● **Exercise goal**: As the answer, set down the lines below from the one containing "pink round brick A2 level 1 -> none" through the one containing "yellow round brick F2", exactly and inclusively, and no others.

● **Excerpted records**:
Start of Block
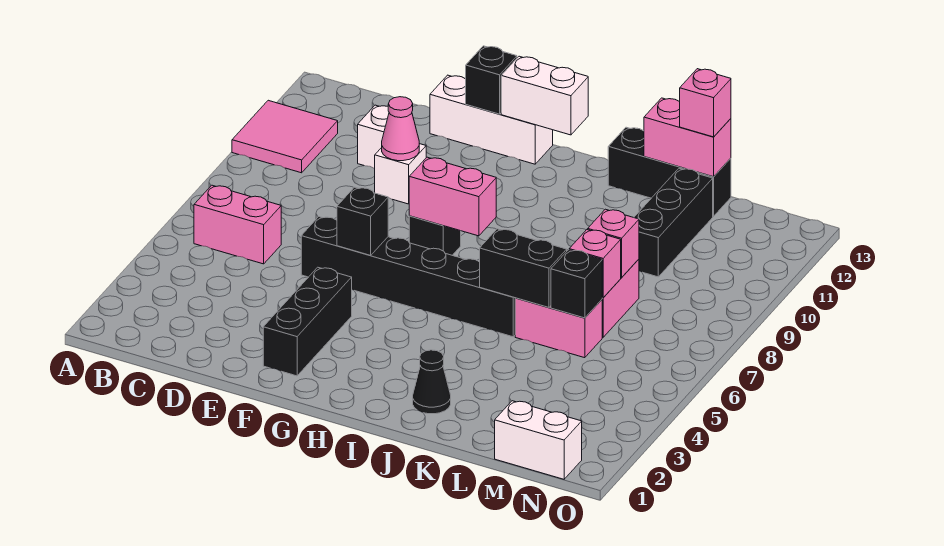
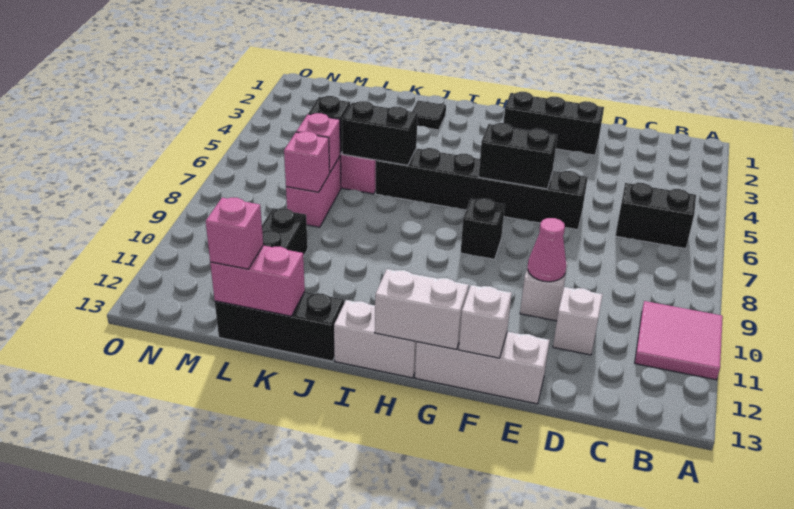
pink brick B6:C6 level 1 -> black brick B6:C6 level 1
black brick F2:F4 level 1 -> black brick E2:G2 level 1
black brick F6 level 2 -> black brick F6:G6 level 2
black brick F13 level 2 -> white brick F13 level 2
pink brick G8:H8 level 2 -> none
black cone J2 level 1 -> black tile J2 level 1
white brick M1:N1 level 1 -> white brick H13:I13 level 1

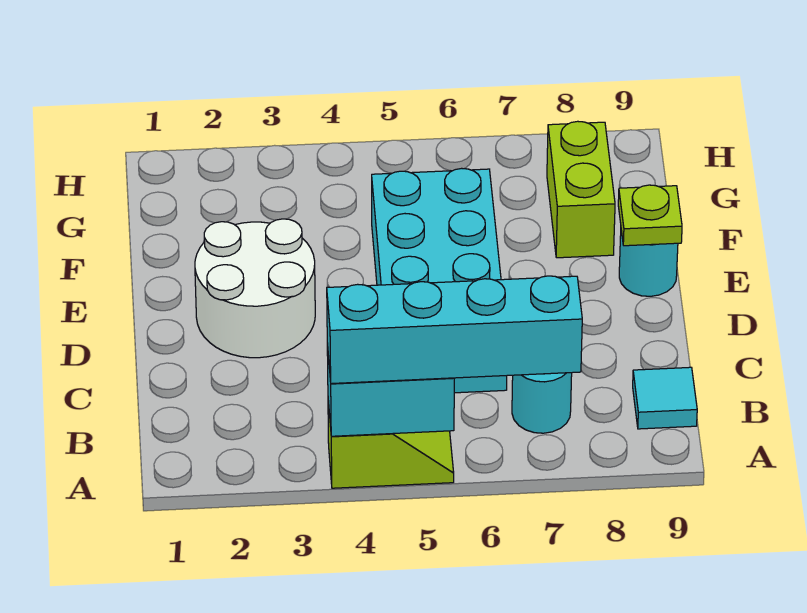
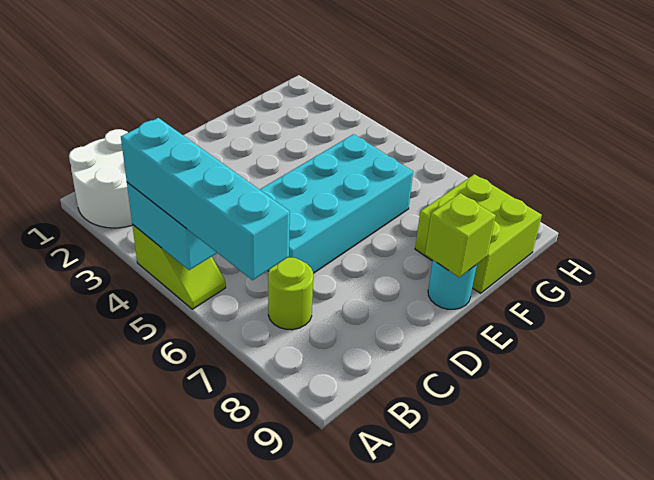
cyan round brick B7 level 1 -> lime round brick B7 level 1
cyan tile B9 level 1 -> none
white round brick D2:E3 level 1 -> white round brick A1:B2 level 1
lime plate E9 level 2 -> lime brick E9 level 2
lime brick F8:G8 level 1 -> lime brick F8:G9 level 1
End of Block
Start of Block
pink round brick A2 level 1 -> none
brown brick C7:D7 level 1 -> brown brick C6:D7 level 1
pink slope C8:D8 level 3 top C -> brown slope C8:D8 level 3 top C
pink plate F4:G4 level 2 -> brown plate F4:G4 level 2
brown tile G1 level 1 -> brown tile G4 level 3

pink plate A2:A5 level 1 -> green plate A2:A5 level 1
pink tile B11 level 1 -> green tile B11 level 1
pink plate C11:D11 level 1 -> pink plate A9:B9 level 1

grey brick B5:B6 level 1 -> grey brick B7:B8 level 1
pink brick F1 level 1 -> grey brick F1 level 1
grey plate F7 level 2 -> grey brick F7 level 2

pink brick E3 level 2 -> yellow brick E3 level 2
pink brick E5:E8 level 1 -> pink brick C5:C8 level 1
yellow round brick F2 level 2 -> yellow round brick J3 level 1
End of Block
● **Exercise solution**:
pink round brick A2 level 1 -> none
brown brick C7:D7 level 1 -> brown brick C6:D7 level 1
pink slope C8:D8 level 3 top C -> brown slope C8:D8 level 3 top C
pink plate F4:G4 level 2 -> brown plate F4:G4 level 2
brown tile G1 level 1 -> brown tile G4 level 3

pink plate A2:A5 level 1 -> green plate A2:A5 level 1
pink tile B11 level 1 -> green tile B11 level 1
pink plate C11:D11 level 1 -> pink plate A9:B9 level 1

grey brick B5:B6 level 1 -> grey brick B7:B8 level 1
pink brick F1 level 1 -> grey brick F1 level 1
grey plate F7 level 2 -> grey brick F7 level 2

pink brick E3 level 2 -> yellow brick E3 level 2
pink brick E5:E8 level 1 -> pink brick C5:C8 level 1
yellow round brick F2 level 2 -> yellow round brick J3 level 1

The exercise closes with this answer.